*The task*. Your copy should hold the lines below from the first through the one that contains "PIXELS1 pin VCC: 3V3 -> VIN", each retyped exactly, and no pictures.
++++ Working data
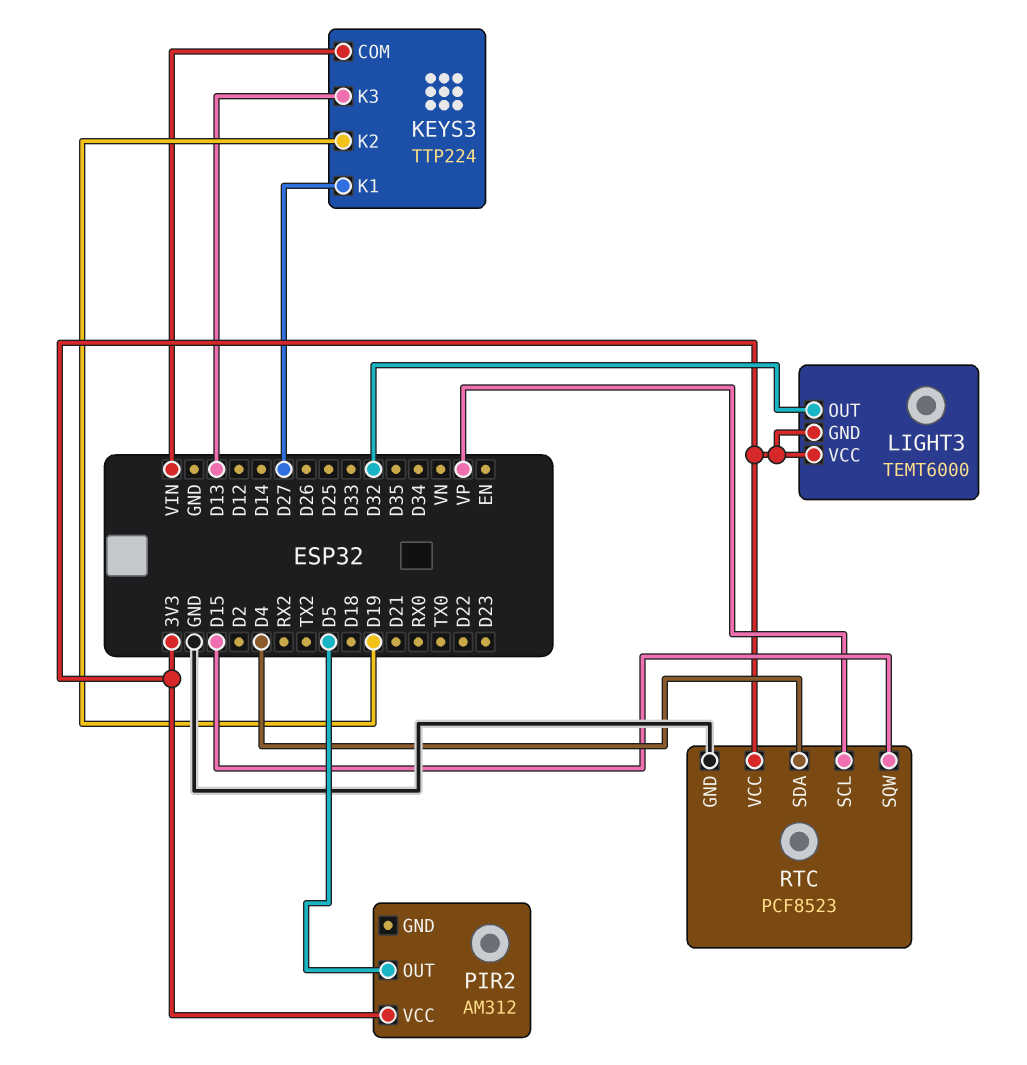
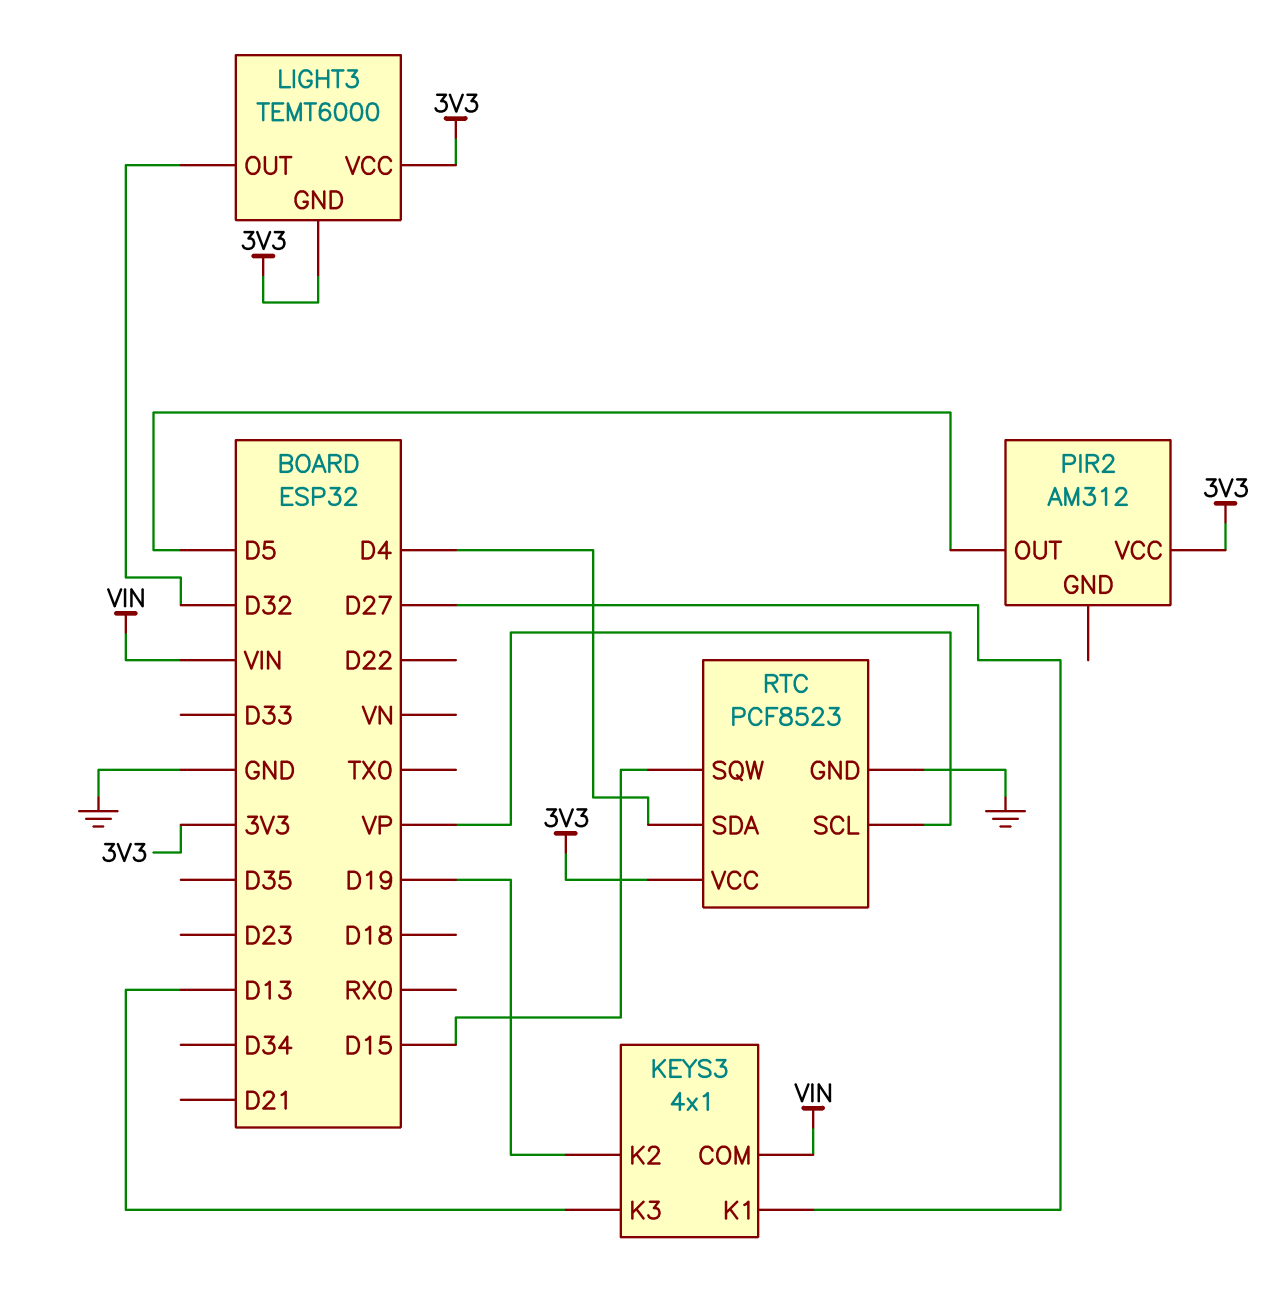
KEYS3: TTP224 -> 4x1

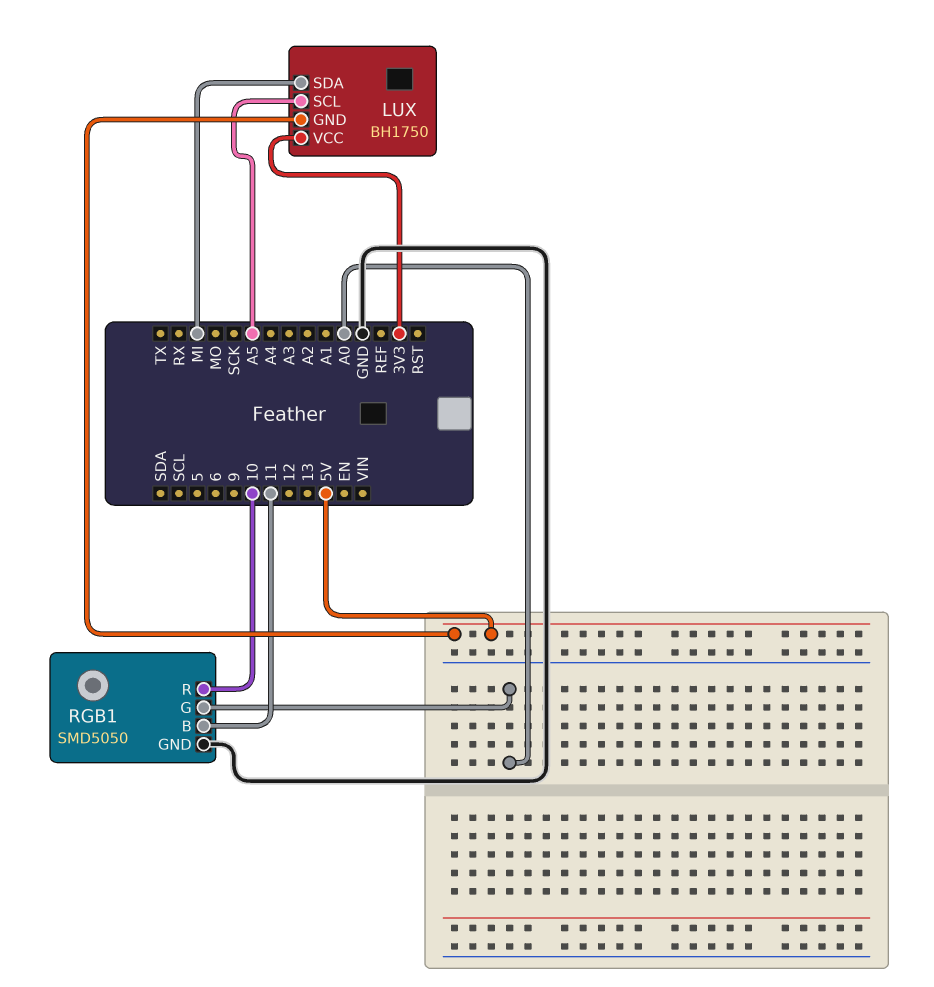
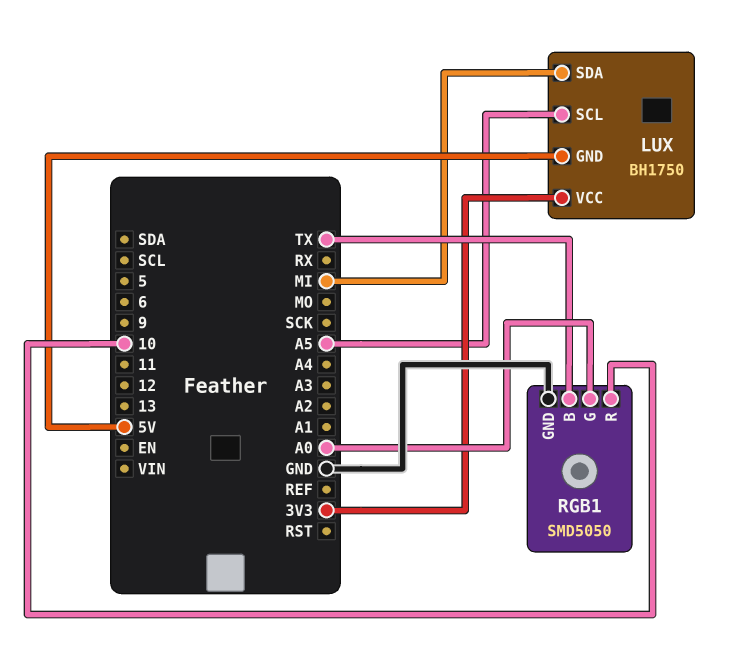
RGB1 pin B: 11 -> TX

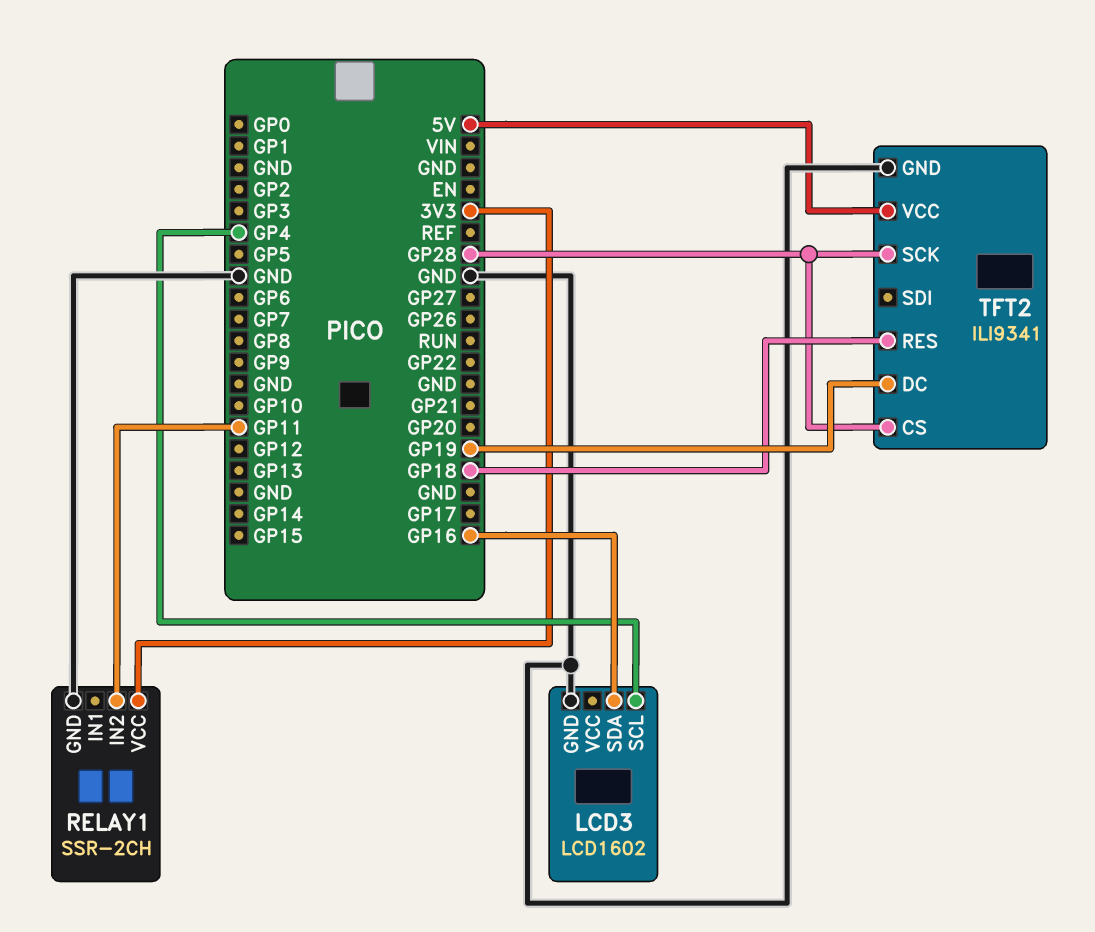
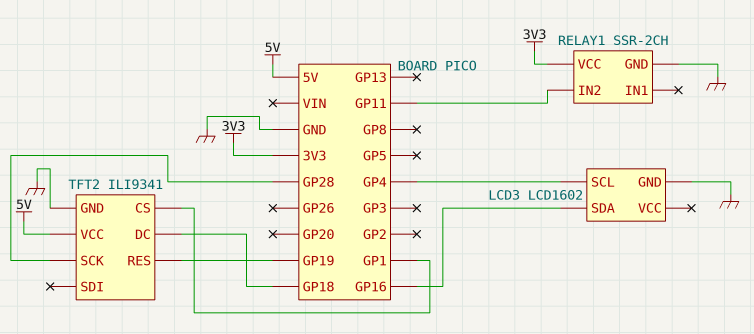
TFT2 pin CS: GP28 -> GP1
TFT2 pin DC: GP19 -> GP18
TFT2 pin RES: GP18 -> GP19

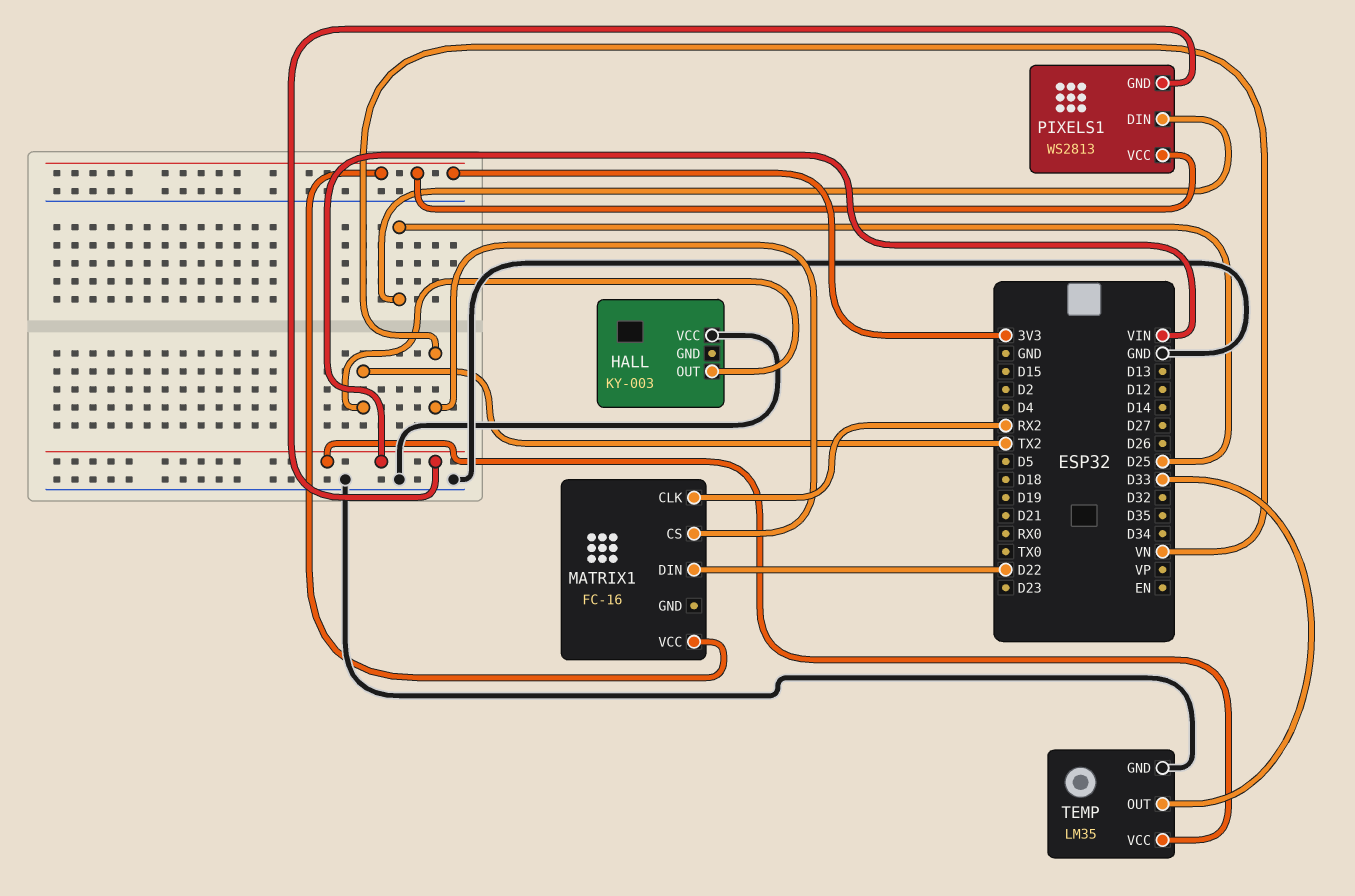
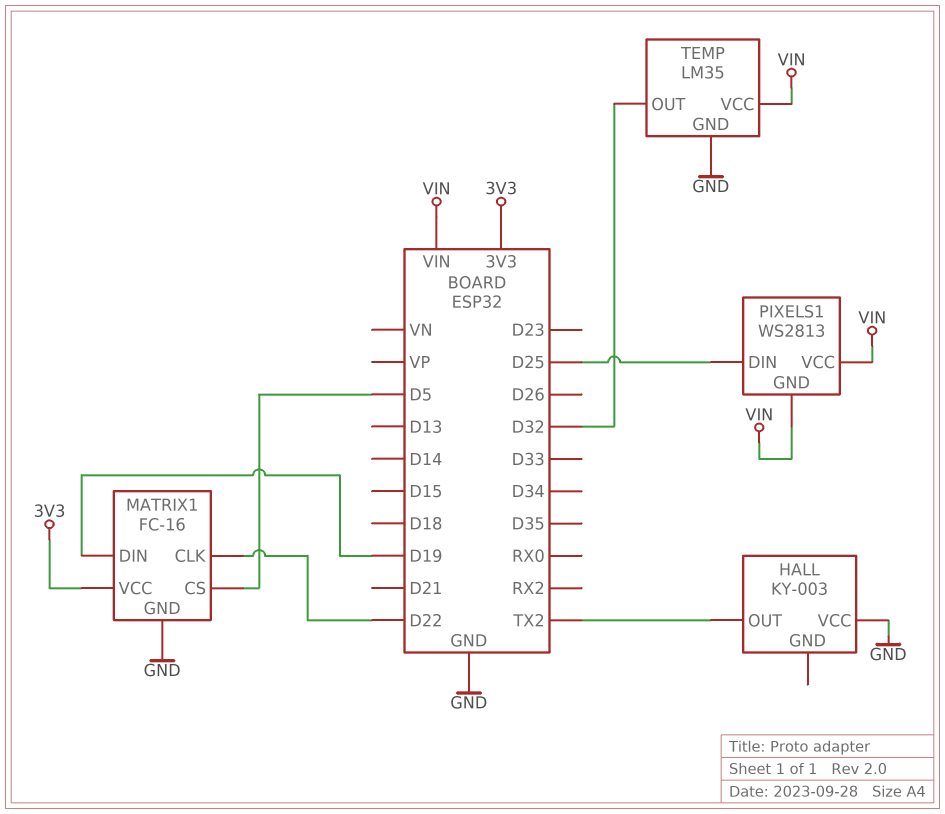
MATRIX1 pin CLK: RX2 -> D22
MATRIX1 pin CS: VN -> D5
MATRIX1 pin DIN: D22 -> D19
MATRIX1 pin GND: none -> GND
PIXELS1 pin VCC: 3V3 -> VIN
TEMP pin OUT: D33 -> D32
++++++++
*Response to this exercise*.
KEYS3: TTP224 -> 4x1

RGB1 pin B: 11 -> TX

TFT2 pin CS: GP28 -> GP1
TFT2 pin DC: GP19 -> GP18
TFT2 pin RES: GP18 -> GP19

MATRIX1 pin CLK: RX2 -> D22
MATRIX1 pin CS: VN -> D5
MATRIX1 pin DIN: D22 -> D19
MATRIX1 pin GND: none -> GND
PIXELS1 pin VCC: 3V3 -> VIN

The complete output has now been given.